Object transformation records:

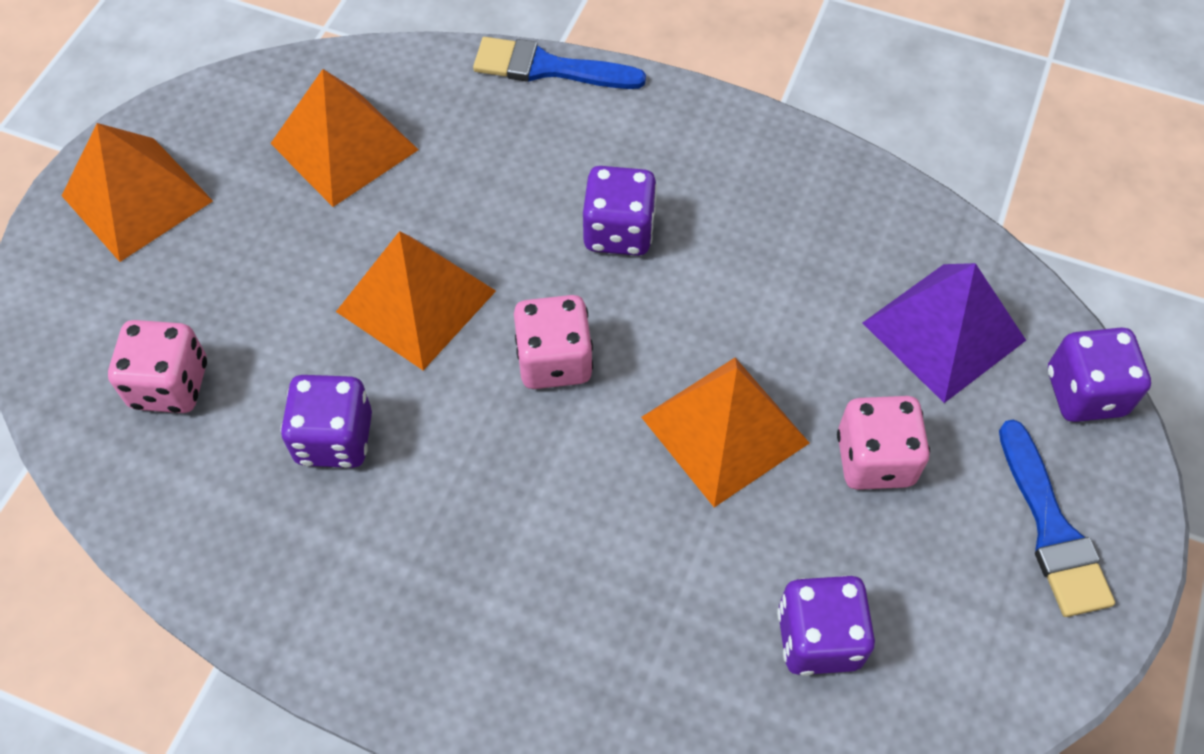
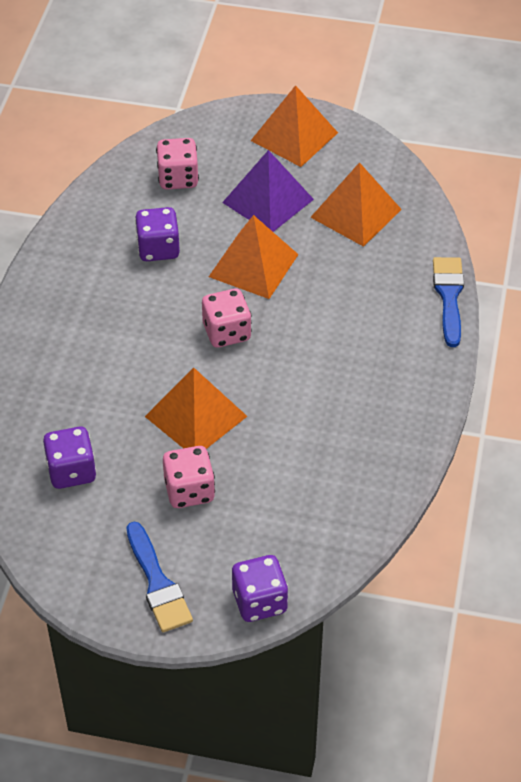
camera: 80 degrees right, 10 degrees down
(619, 231) = (326, 349): purple dice -> none
(943, 331) = (290, 522): purple pyramid -> purple pyramid (267, 201)
(1051, 528) = (157, 583): blue brush -> blue brush turned 90 degrees counterclockwise

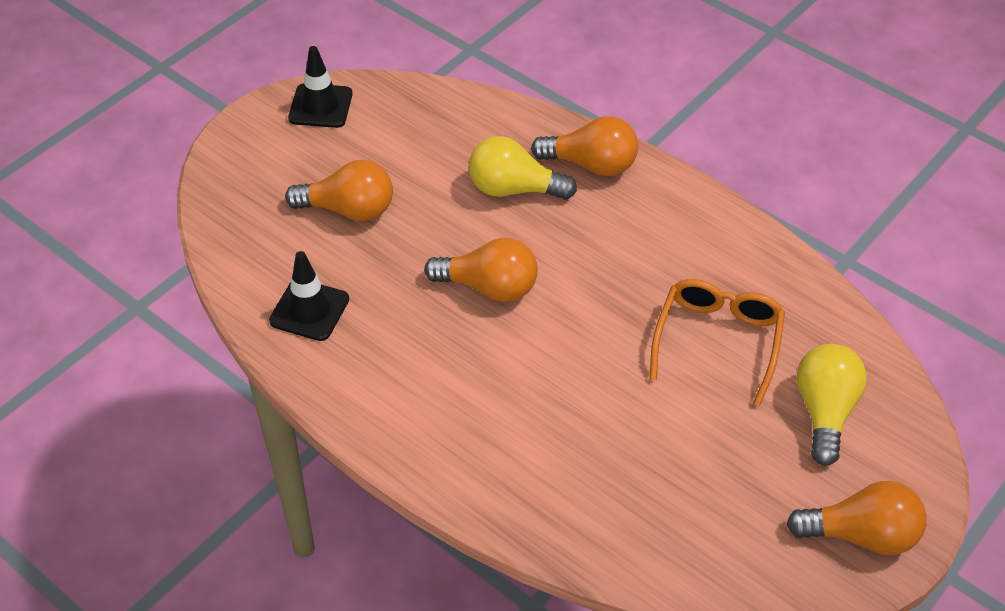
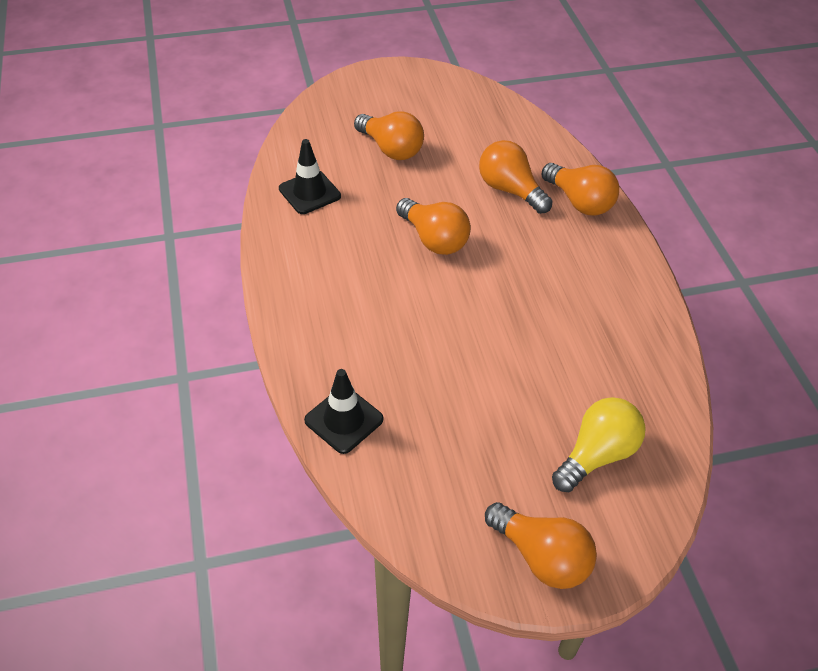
camera: 35 degrees right, 0 degrees up
(320, 106) = (433, 83): black traffic cone -> black traffic cone (344, 420)
(514, 189) = (510, 190): yellow light bulb -> orange light bulb
(717, 342) = (560, 361): orange glasses -> none

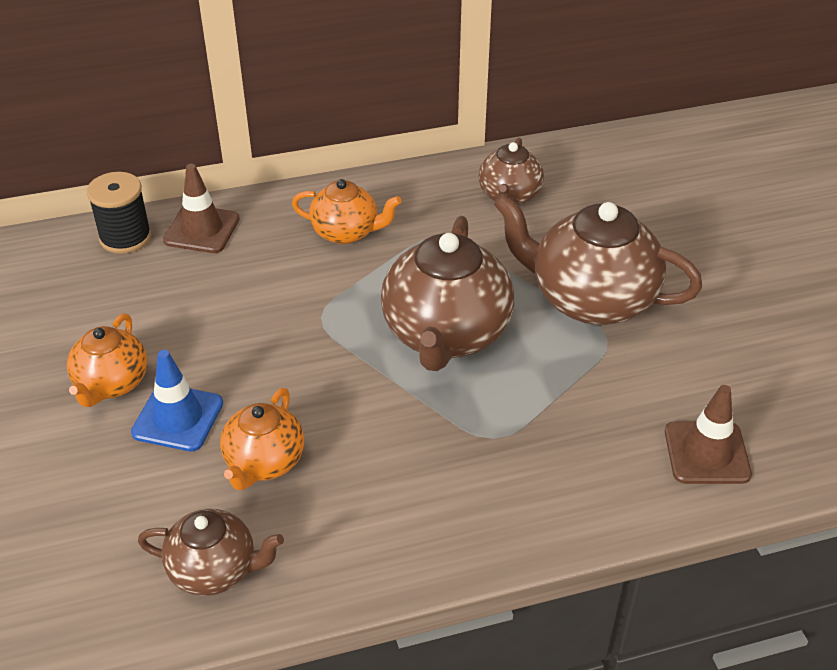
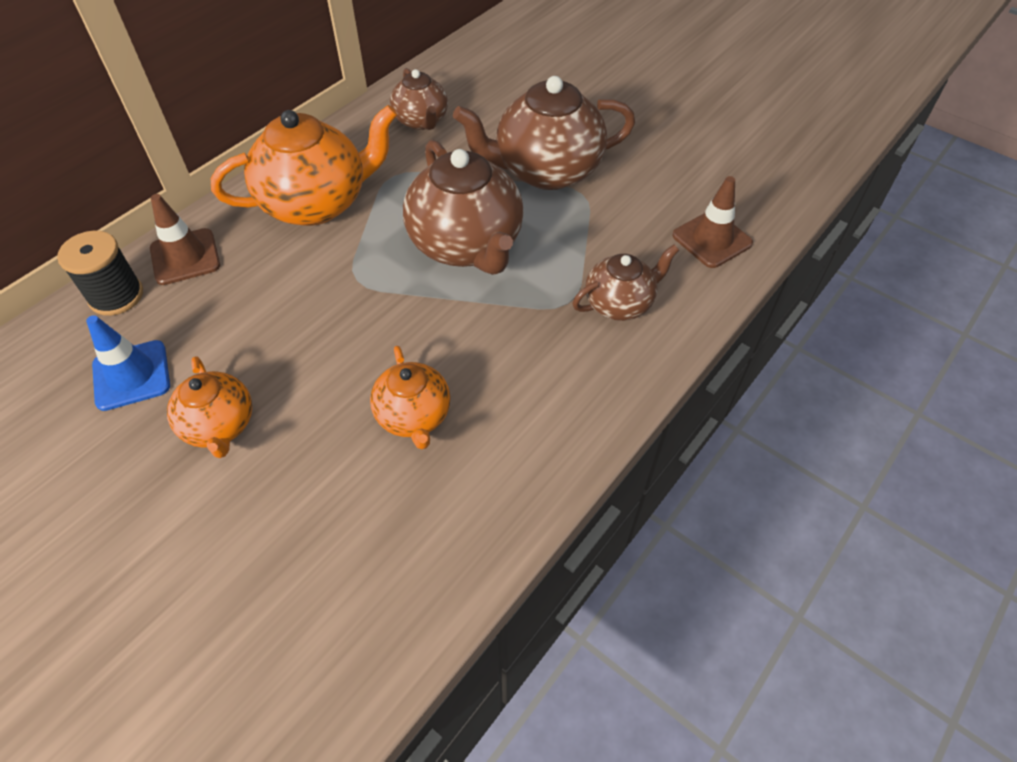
camera: 35 degrees left, 10 degrees up
(178, 418) = (307, 421): blue traffic cone -> blue traffic cone (131, 375)
(215, 570) = (451, 523): brown teapot -> brown teapot (619, 303)
(346, 232) = (317, 203): orange teapot -> orange teapot, size x1.76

> WORK ORDER
Omit all images when repeating the data above exactly.

> ANSWER SPACE
camera: 80 degrees right, 10 degrees down
(619, 231) = (326, 349): purple dice -> none
(943, 331) = (290, 522): purple pyramid -> purple pyramid (267, 201)
(1051, 528) = (157, 583): blue brush -> blue brush turned 90 degrees counterclockwise

camera: 35 degrees right, 0 degrees up
(320, 106) = (433, 83): black traffic cone -> black traffic cone (344, 420)
(514, 189) = (510, 190): yellow light bulb -> orange light bulb
(717, 342) = (560, 361): orange glasses -> none

camera: 35 degrees left, 10 degrees up
(178, 418) = (307, 421): blue traffic cone -> blue traffic cone (131, 375)
(215, 570) = (451, 523): brown teapot -> brown teapot (619, 303)
(346, 232) = (317, 203): orange teapot -> orange teapot, size x1.76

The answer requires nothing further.